• _Instructions for the task_: The data below is to be transcribed word for word; pictures are to be excluded.

• _Available data_:

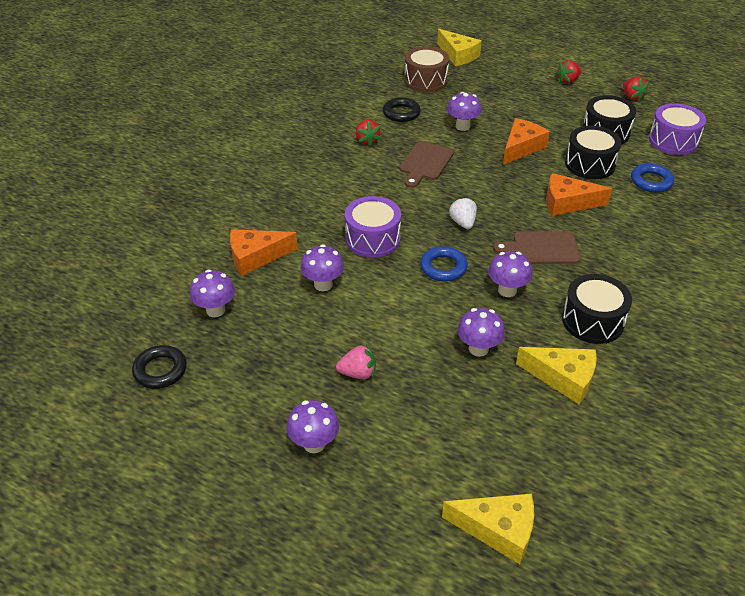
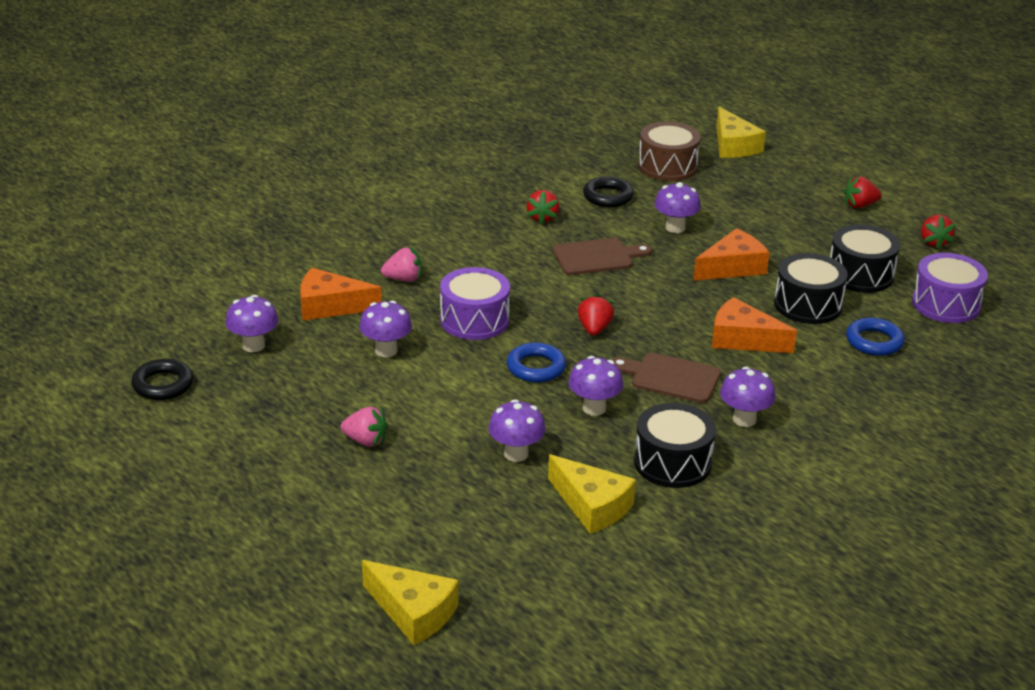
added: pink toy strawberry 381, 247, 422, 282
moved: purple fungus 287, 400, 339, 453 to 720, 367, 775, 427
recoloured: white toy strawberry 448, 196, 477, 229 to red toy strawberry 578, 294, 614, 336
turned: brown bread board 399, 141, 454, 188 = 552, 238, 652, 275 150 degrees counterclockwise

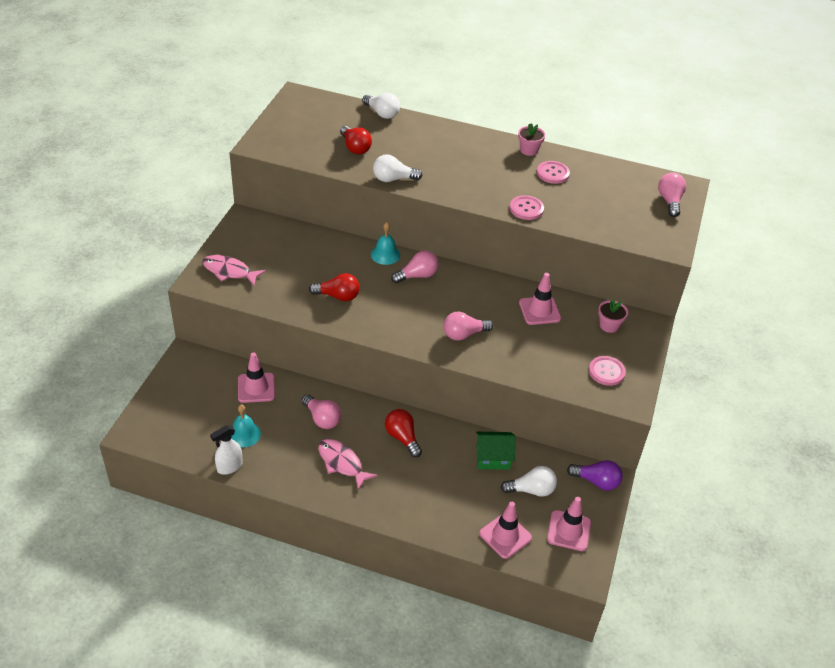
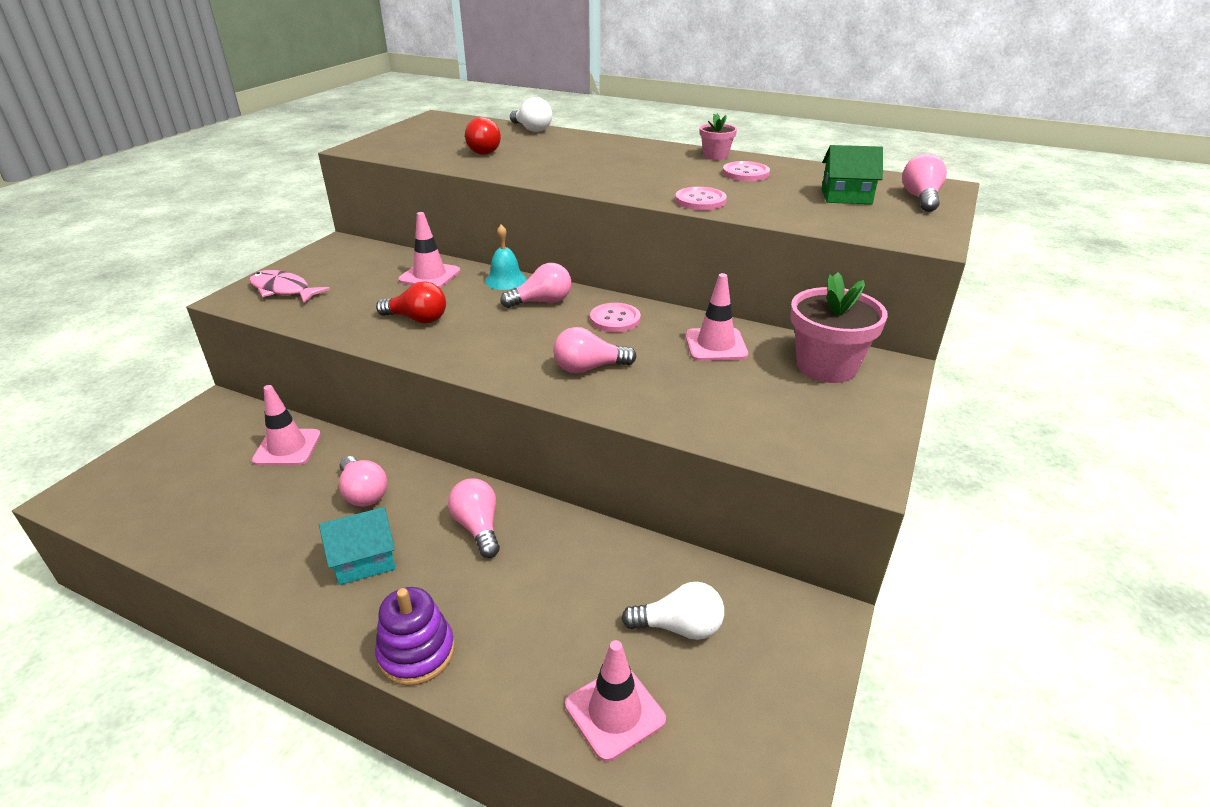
removed: white lightbulb 373, 154, 423, 182; teal bell 231, 405, 261, 447; white sprayer 210, 425, 243, 475; purple lightbulb 567, 460, 623, 491
added: purple stacking toy 375, 587, 455, 686
moved: pink sewing button 589, 356, 626, 386 to 590, 303, 641, 332; green toy house 476, 432, 515, 470 to 822, 145, 883, 204; pink road cone 547, 497, 591, 551 to 398, 212, 460, 288
replaced: pink toy fish 318, 439, 378, 490 to teal toy house 319, 507, 396, 585
recoloured: red lightbulb 385, 409, 422, 457 to pink lightbulb 448, 478, 500, 558
resized: pink plant pot 598, 299, 628, 333 = 790, 272, 888, 383 x1.88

• _Result for this task_:
added: pink toy strawberry 381, 247, 422, 282
moved: purple fungus 287, 400, 339, 453 to 720, 367, 775, 427
recoloured: white toy strawberry 448, 196, 477, 229 to red toy strawberry 578, 294, 614, 336
turned: brown bread board 399, 141, 454, 188 = 552, 238, 652, 275 150 degrees counterclockwise

removed: white lightbulb 373, 154, 423, 182; teal bell 231, 405, 261, 447; white sprayer 210, 425, 243, 475; purple lightbulb 567, 460, 623, 491
added: purple stacking toy 375, 587, 455, 686
moved: pink sewing button 589, 356, 626, 386 to 590, 303, 641, 332; green toy house 476, 432, 515, 470 to 822, 145, 883, 204; pink road cone 547, 497, 591, 551 to 398, 212, 460, 288
replaced: pink toy fish 318, 439, 378, 490 to teal toy house 319, 507, 396, 585
recoloured: red lightbulb 385, 409, 422, 457 to pink lightbulb 448, 478, 500, 558
resized: pink plant pot 598, 299, 628, 333 = 790, 272, 888, 383 x1.88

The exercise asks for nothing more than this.